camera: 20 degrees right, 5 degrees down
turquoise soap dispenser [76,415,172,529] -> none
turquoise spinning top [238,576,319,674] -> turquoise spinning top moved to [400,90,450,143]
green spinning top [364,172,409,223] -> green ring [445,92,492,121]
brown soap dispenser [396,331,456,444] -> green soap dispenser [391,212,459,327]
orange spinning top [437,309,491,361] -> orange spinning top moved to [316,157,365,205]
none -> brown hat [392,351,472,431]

■ ■ ■

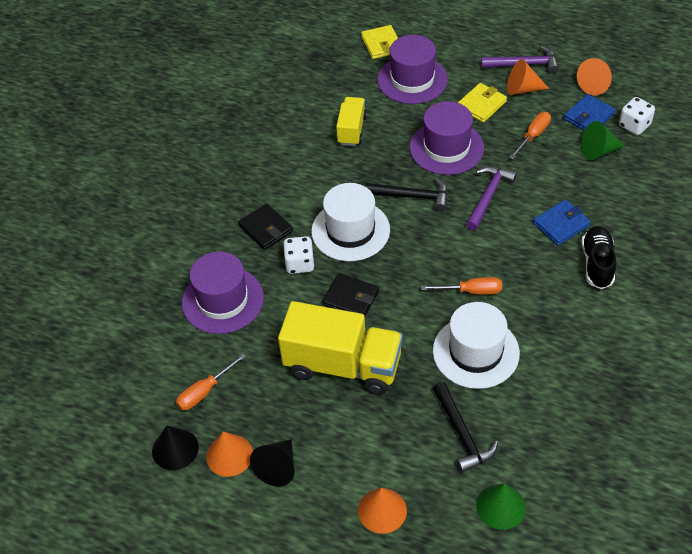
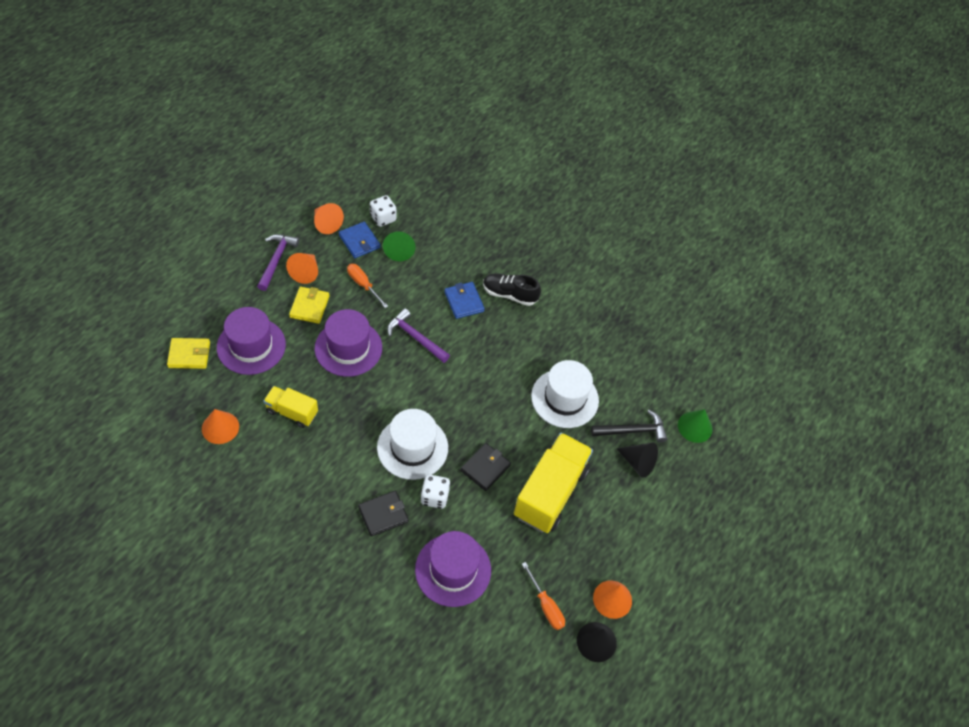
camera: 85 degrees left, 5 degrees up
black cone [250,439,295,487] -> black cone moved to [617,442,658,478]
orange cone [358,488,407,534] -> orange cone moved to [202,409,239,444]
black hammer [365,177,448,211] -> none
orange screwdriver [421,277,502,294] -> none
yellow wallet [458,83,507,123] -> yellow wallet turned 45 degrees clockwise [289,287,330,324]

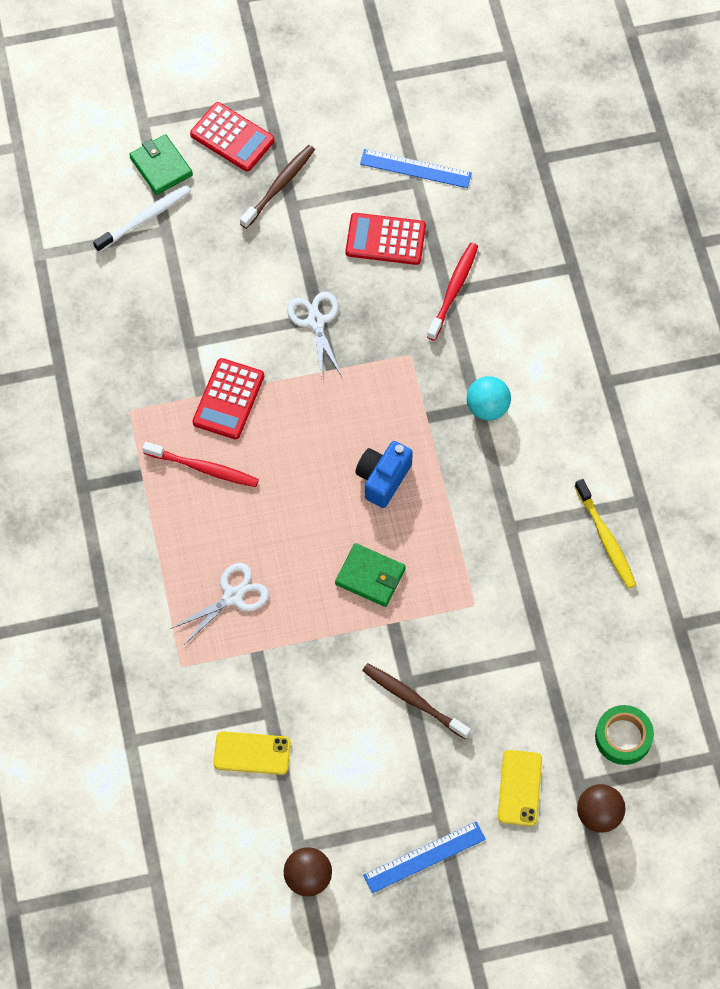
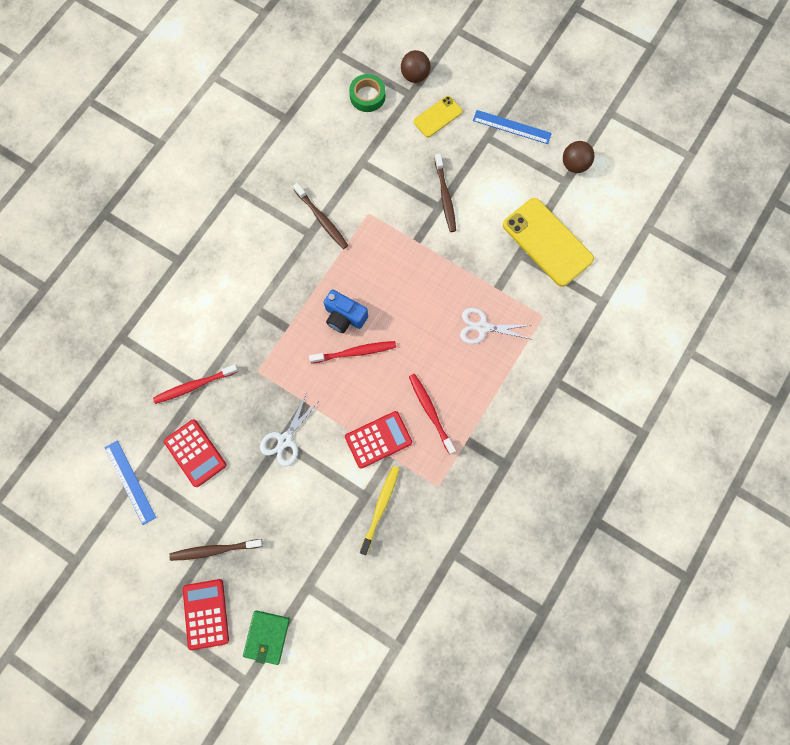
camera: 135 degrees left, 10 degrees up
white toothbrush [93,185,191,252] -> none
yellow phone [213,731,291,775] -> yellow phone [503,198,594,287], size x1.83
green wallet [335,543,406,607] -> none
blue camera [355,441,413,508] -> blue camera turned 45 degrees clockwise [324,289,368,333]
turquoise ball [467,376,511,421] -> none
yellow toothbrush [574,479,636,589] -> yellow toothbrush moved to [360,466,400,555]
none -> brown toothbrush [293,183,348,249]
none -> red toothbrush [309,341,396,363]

■ ■ ■

» **What to do**
Could you restate, word for word, the lines above from the one with "camera: 20 degrees right, 5 degrees down" to the one with "none -> brown hat [392,351,472,431]", both included?

» **Result**
camera: 20 degrees right, 5 degrees down
turquoise soap dispenser [76,415,172,529] -> none
turquoise spinning top [238,576,319,674] -> turquoise spinning top moved to [400,90,450,143]
green spinning top [364,172,409,223] -> green ring [445,92,492,121]
brown soap dispenser [396,331,456,444] -> green soap dispenser [391,212,459,327]
orange spinning top [437,309,491,361] -> orange spinning top moved to [316,157,365,205]
none -> brown hat [392,351,472,431]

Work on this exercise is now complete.